PROBLEM DESCRIPTION |
Without reproducing any picture, copy the records word for word.

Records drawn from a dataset

####

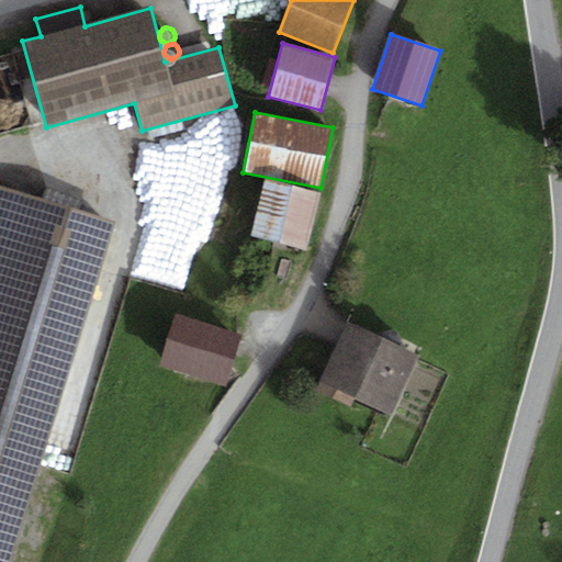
[(322,193),(266,178),(250,236),(306,250),(322,193)]
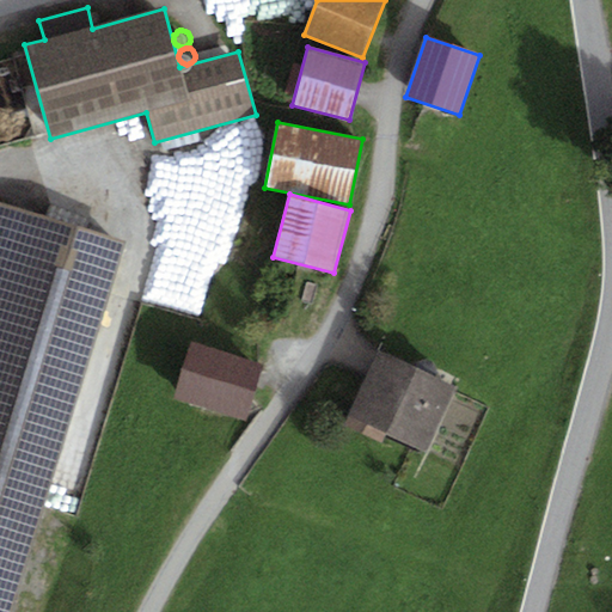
[(12,611),(123,248),(0,210),(0,611),(12,611)]
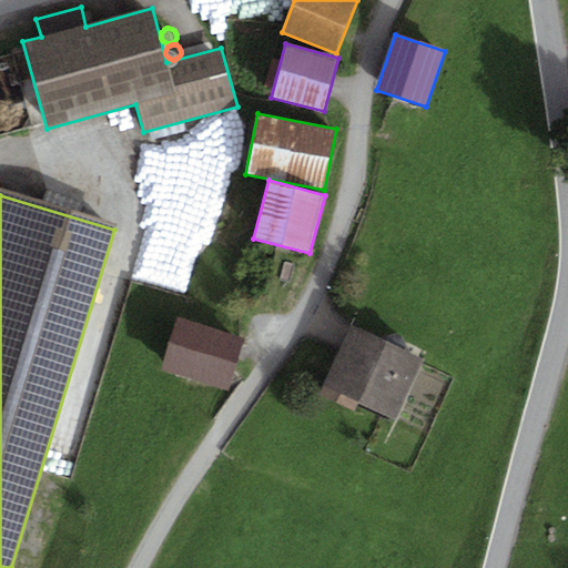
[(244,340),(178,318),(161,369),(229,391),(244,340)]
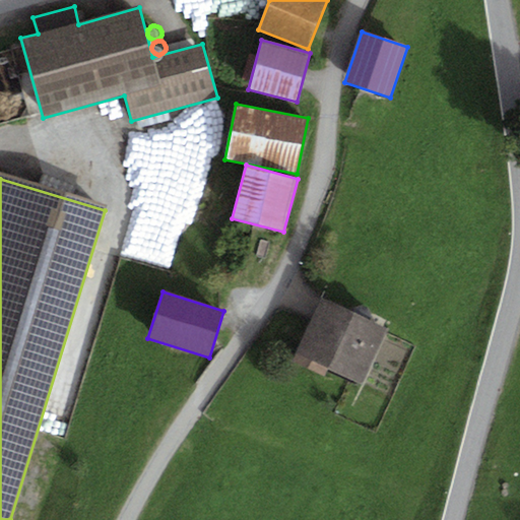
[(390,327),(321,296),(291,362),(325,377),(329,370),(364,385),(390,327)]
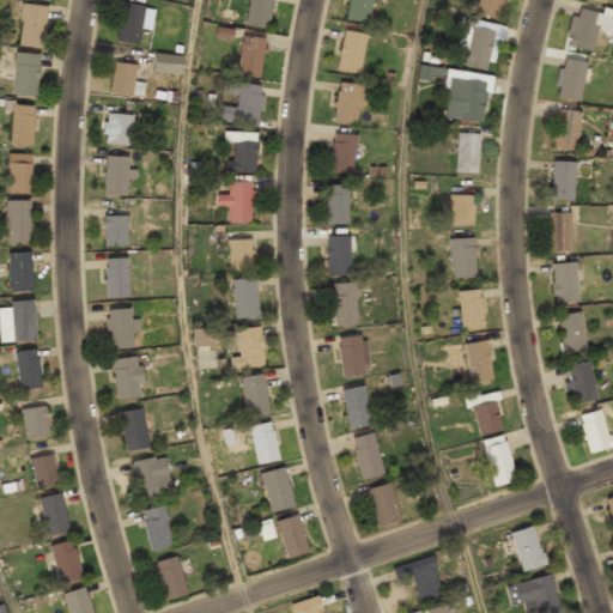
[(272,0),(248,0),(244,25),(267,29),(272,0)]
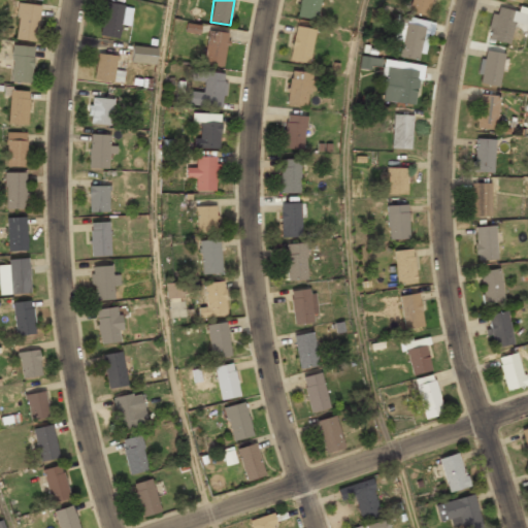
[(320,0),(301,0),(298,17),(317,20),(320,0)]
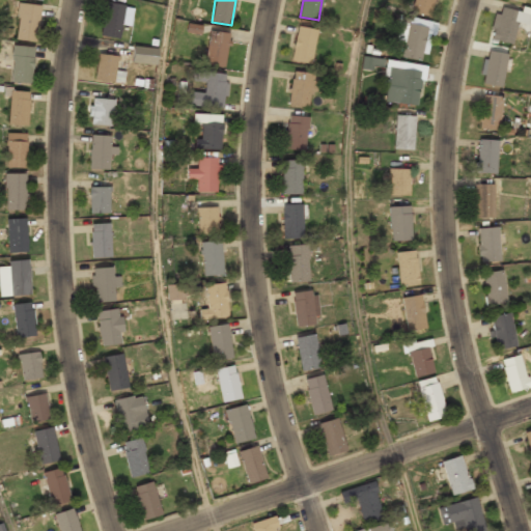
[(430,17),(434,0),(413,0),(411,12),(430,17)]
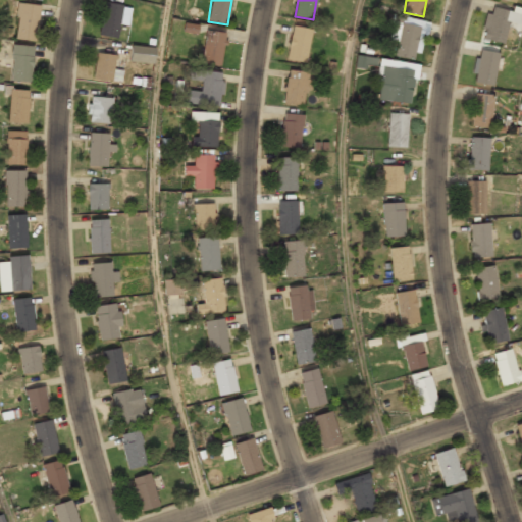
[(99,37),(118,39),(122,4),(103,2),(99,37)]
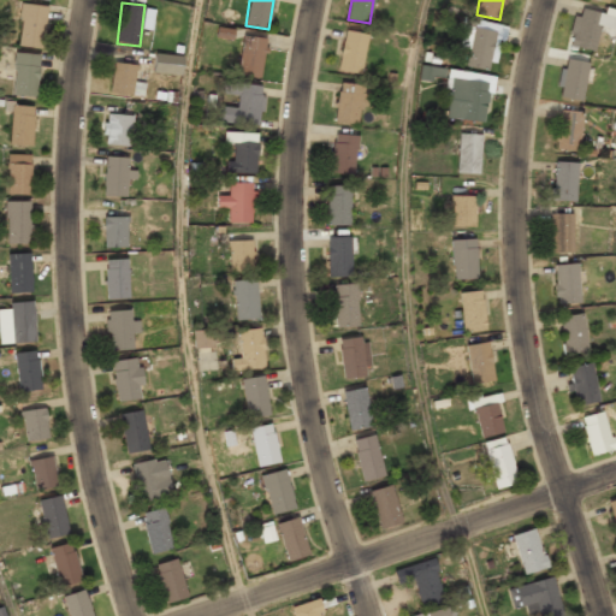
[(46,5),(21,4),(18,46),(43,48),(46,5)]
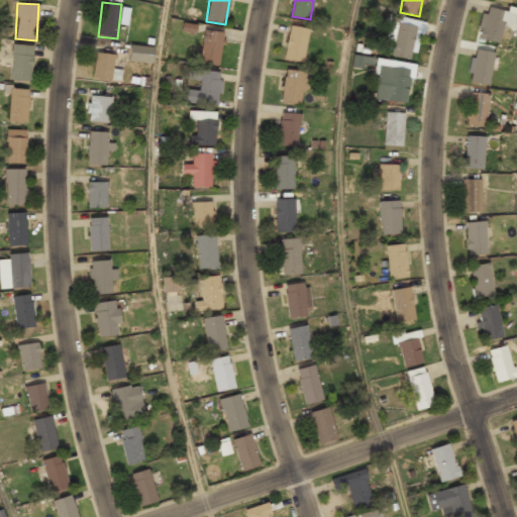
[(504,21),(516,23),(516,11),(484,6),(478,38),(500,41),(504,21)]
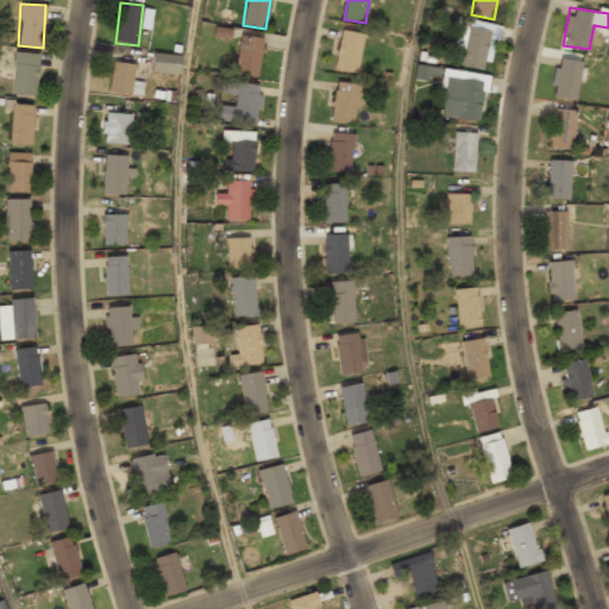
[(483,69),(489,31),(466,27),(460,64),(483,69)]
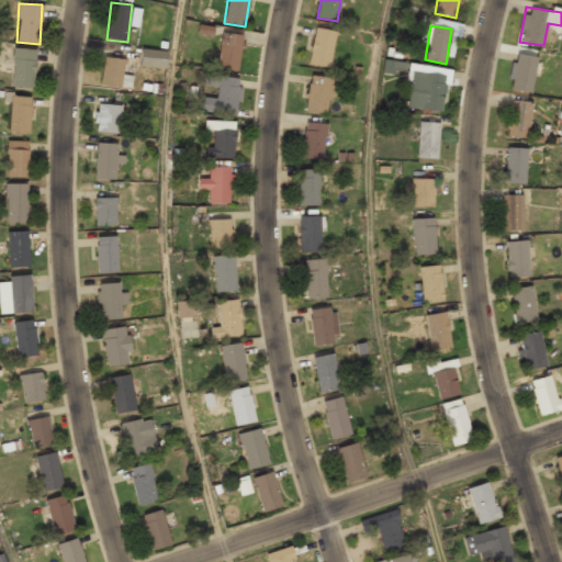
[(328,67),(335,31),(314,27),(308,64),(328,67)]
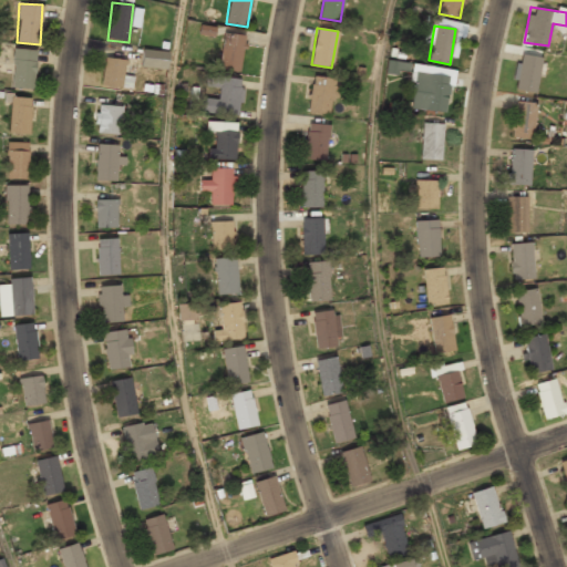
[(220,70),(241,71),(244,34),(223,33),(220,70)]
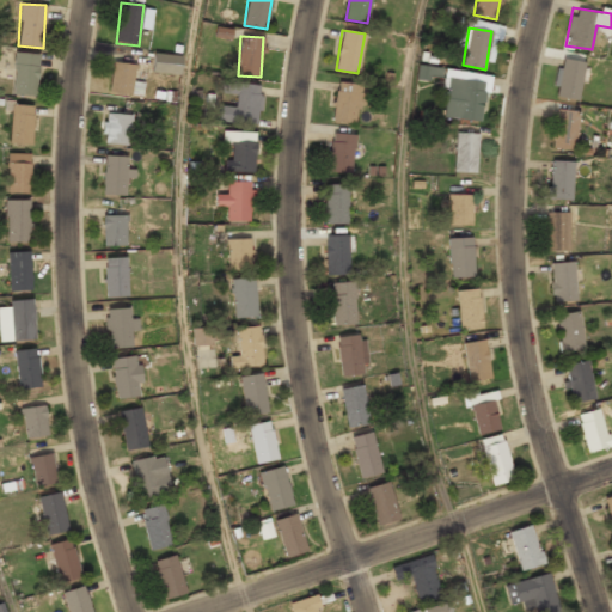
[(37,96),(40,54),(14,53),(12,95),(37,96)]
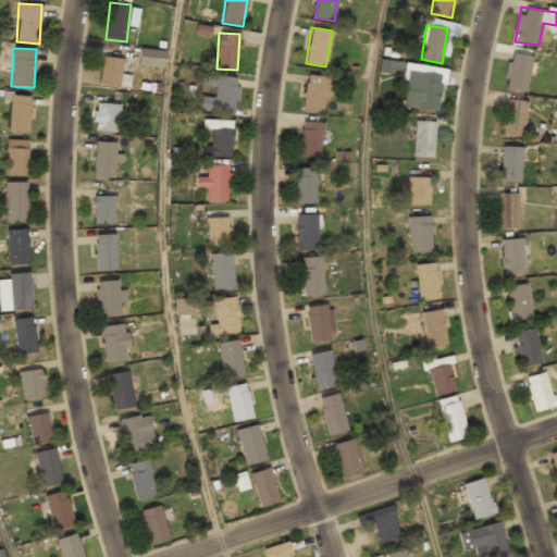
[(140,65),(162,65),(162,50),(140,50),(140,65)]
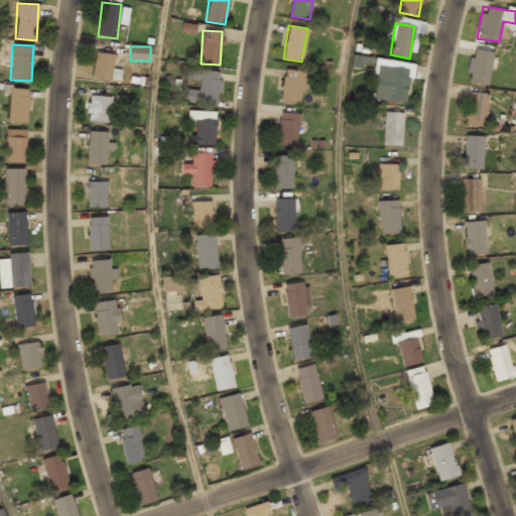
[(489,84),(492,51),(473,49),(470,82),(489,84)]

####

SOLUTION TO THIS PROBLEM |
[(322,193),(266,178),(250,236),(306,250),(322,193)]
[(12,611),(123,248),(0,210),(0,611),(12,611)]
[(244,340),(178,318),(161,369),(229,391),(244,340)]
[(390,327),(321,296),(291,362),(325,377),(329,370),(364,385),(390,327)]
[(272,0),(248,0),(244,25),(267,29),(272,0)]
[(320,0),(301,0),(298,17),(317,20),(320,0)]
[(430,17),(434,0),(413,0),(411,12),(430,17)]
[(99,37),(118,39),(122,4),(103,2),(99,37)]
[(46,5),(21,4),(18,46),(43,48),(46,5)]
[(504,21),(516,23),(516,11),(484,6),(478,38),(500,41),(504,21)]
[(483,69),(489,31),(466,27),(460,64),(483,69)]
[(328,67),(335,31),(314,27),(308,64),(328,67)]
[(220,70),(241,71),(244,34),(223,33),(220,70)]
[(37,96),(40,54),(14,53),(12,95),(37,96)]
[(140,65),(162,65),(162,50),(140,50),(140,65)]
[(489,84),(492,51),(473,49),(470,82),(489,84)]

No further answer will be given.